**WHAT NEEDS TO BE DONE**
Could you copy exactly the lines below from the one with "[(547,375),(554,402),(602,392),(596,364),(547,375)]" to the one with "[(398,442),(333,450),(340,508),(406,499),(398,442)]", inclusive, leaving out any pictures?
[DATA FOR REVIEW]
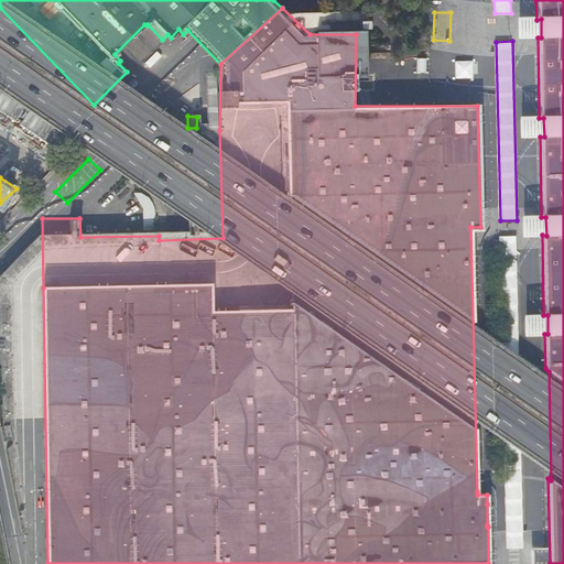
[(518,236),(501,236),(503,337),(519,337),(518,236)]
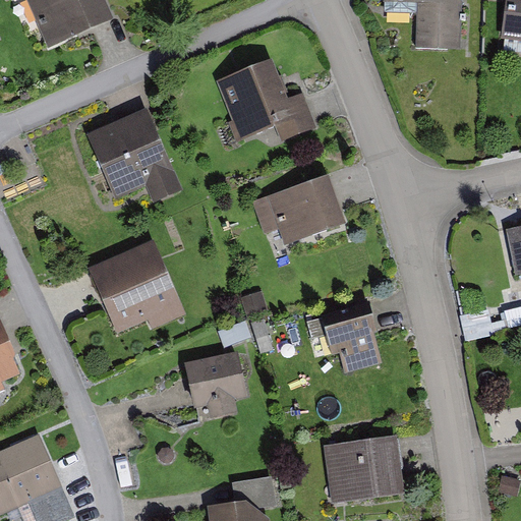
[(17,0),(29,39),(42,35),(32,0),(17,0)]
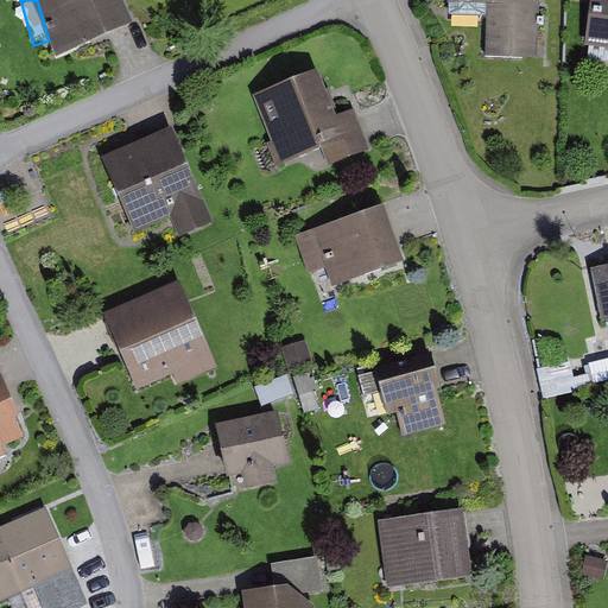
[(45,0),(51,14),(46,19),(58,46),(130,16),(122,0),(45,0)]
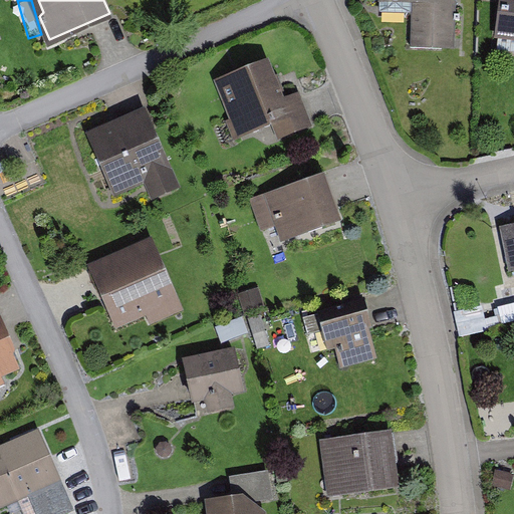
[(378,0),(378,7),(412,8),(410,42),(440,43),(440,32),(455,32),(456,0),(378,0)]
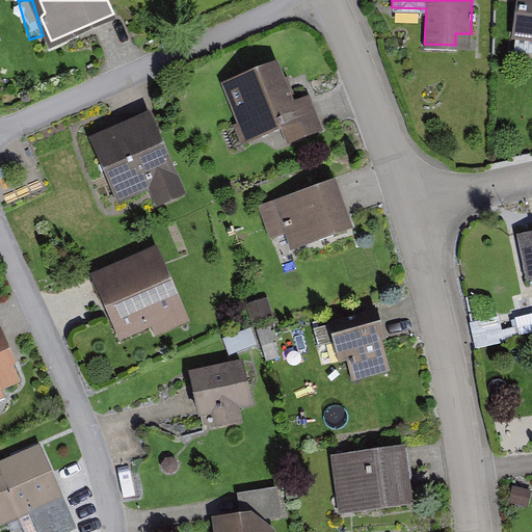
[(531,0),(519,0),(513,46),(531,48),(531,0)]
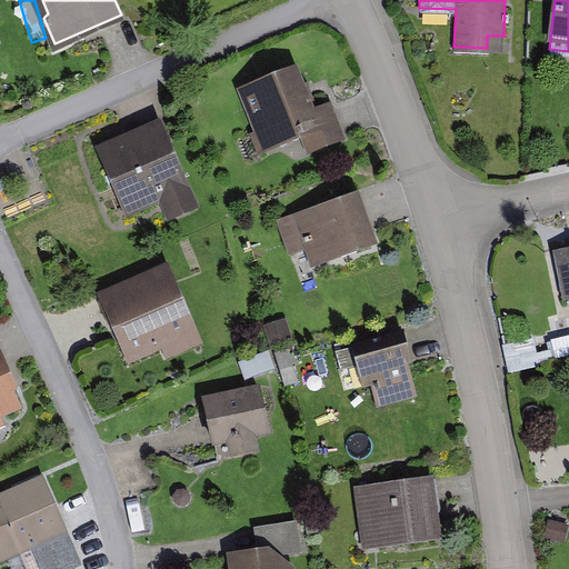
[(332,106),(315,112),(298,69),(238,91),(262,158),(303,142),(309,157),(347,142),(332,106)]
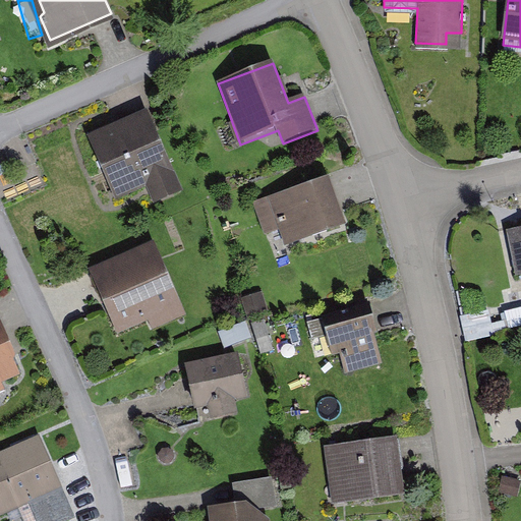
[(88,138),(116,201),(147,188),(154,206),(183,192),(148,112),(88,138)]
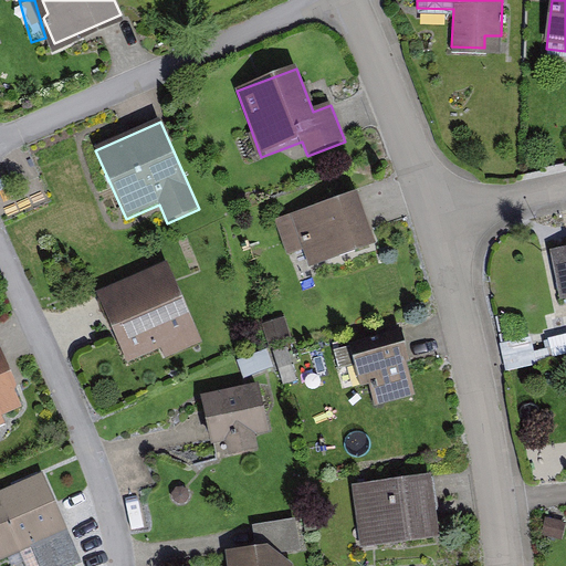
[(356,187),(293,209),(311,259),(371,237),(356,187)]
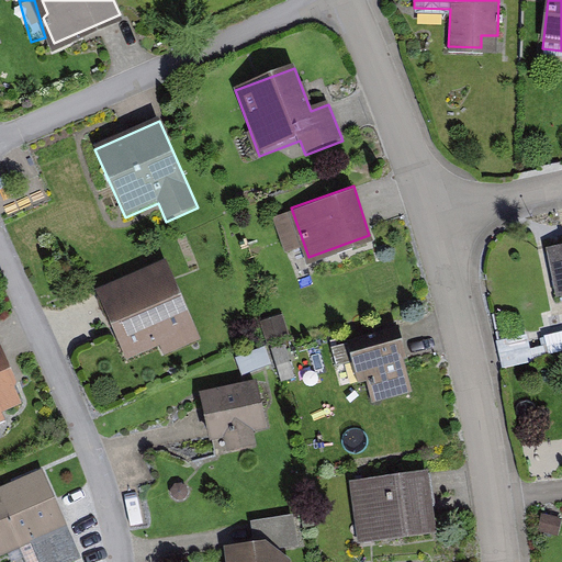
[(561,239),(548,243),(555,284),(561,282),(561,239)]
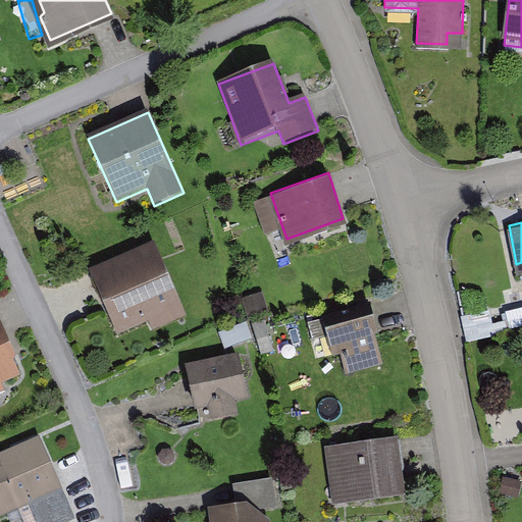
[(89,272),(118,336),(148,323),(152,332),(187,317),(154,244),(89,272)]
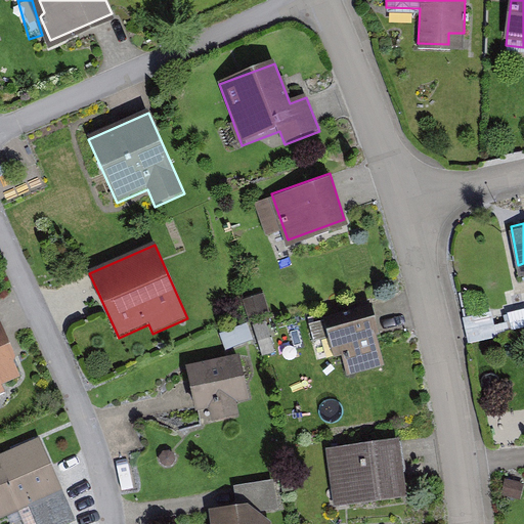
[(342,359),(347,378),(351,377),(381,369),(385,368),(378,340),(380,340),(372,308),(323,321),(334,361),(342,359)]
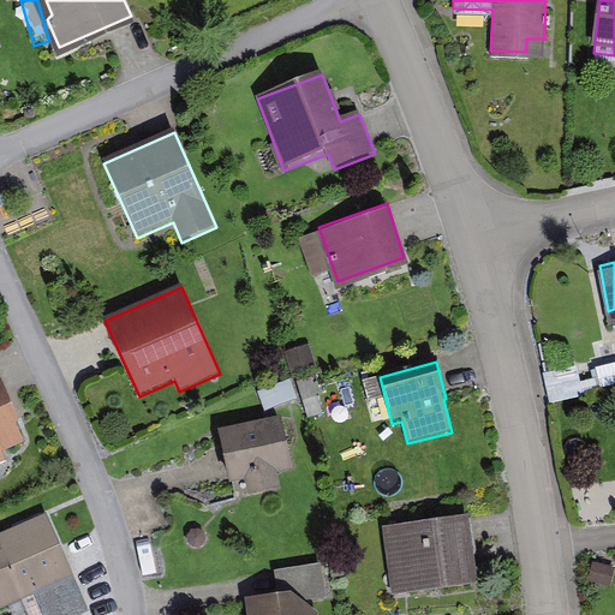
[(547,375),(554,402),(602,392),(596,364),(547,375)]
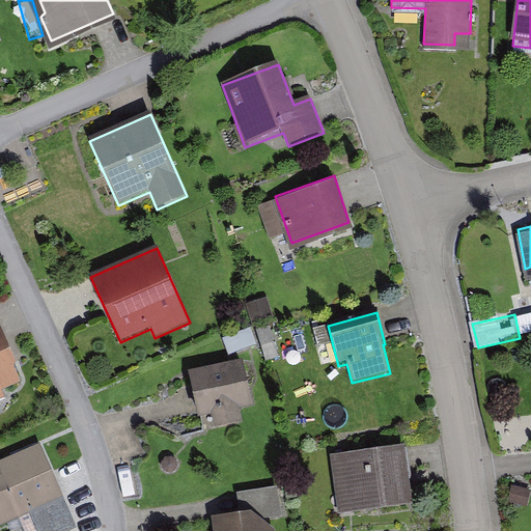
[(530,315),(518,318),(521,333),(530,331),(530,315)]
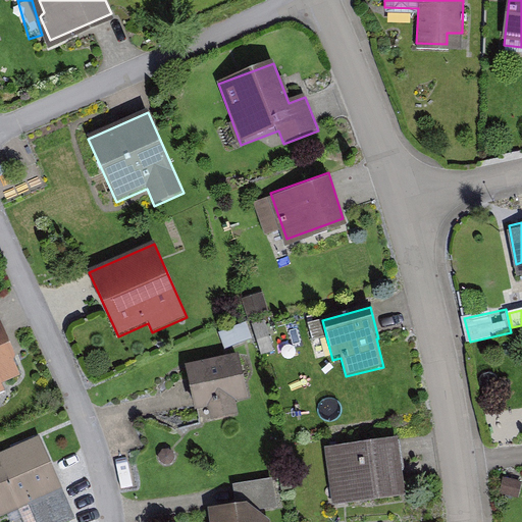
[(270,344),(263,317),(251,321),(258,347),(270,344)]
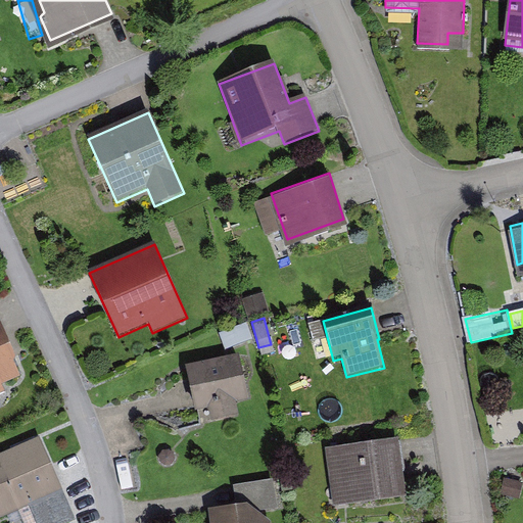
[(250,336),(245,321),(219,329),(223,344),(250,336)]
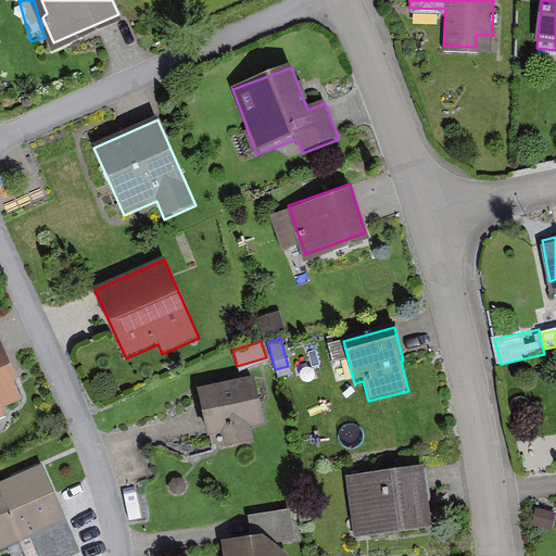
[(0,399),(0,397),(16,392),(0,351),(0,415),(5,413),(0,399)]
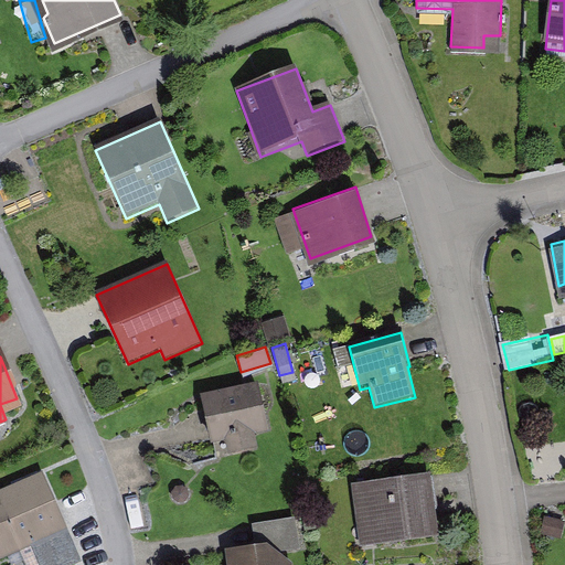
[(255,380),(201,392),(210,437),(228,434),(231,446),(254,440),(252,425),(265,423),(255,380)]
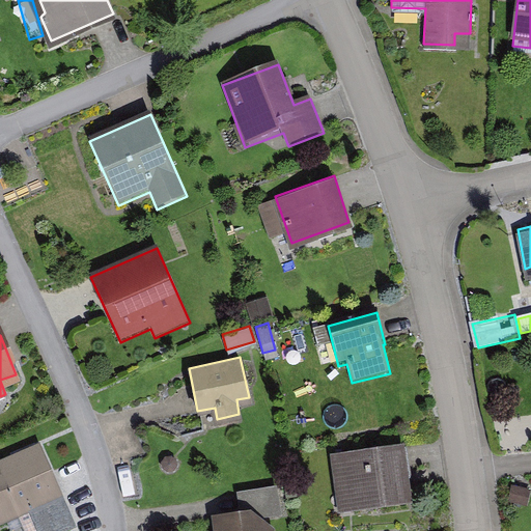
[(398,442),(333,450),(340,508),(406,499),(398,442)]
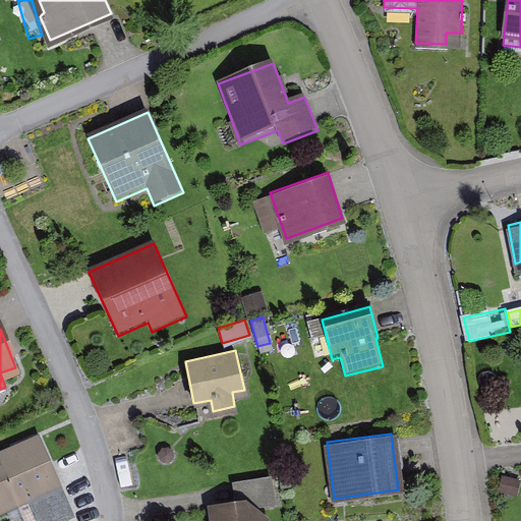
[(35,436),(0,450),(0,508),(55,484),(35,436)]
[/DATA FOR REVIEW]
**ANSWER FOR THE TASK**
[(547,375),(554,402),(602,392),(596,364),(547,375)]
[(530,315),(518,318),(521,333),(530,331),(530,315)]
[(270,344),(263,317),(251,321),(258,347),(270,344)]
[(250,336),(245,321),(219,329),(223,344),(250,336)]
[(0,399),(0,397),(16,392),(0,351),(0,415),(5,413),(0,399)]
[(255,380),(201,392),(210,437),(228,434),(231,446),(254,440),(252,425),(265,423),(255,380)]
[(398,442),(333,450),(340,508),(406,499),(398,442)]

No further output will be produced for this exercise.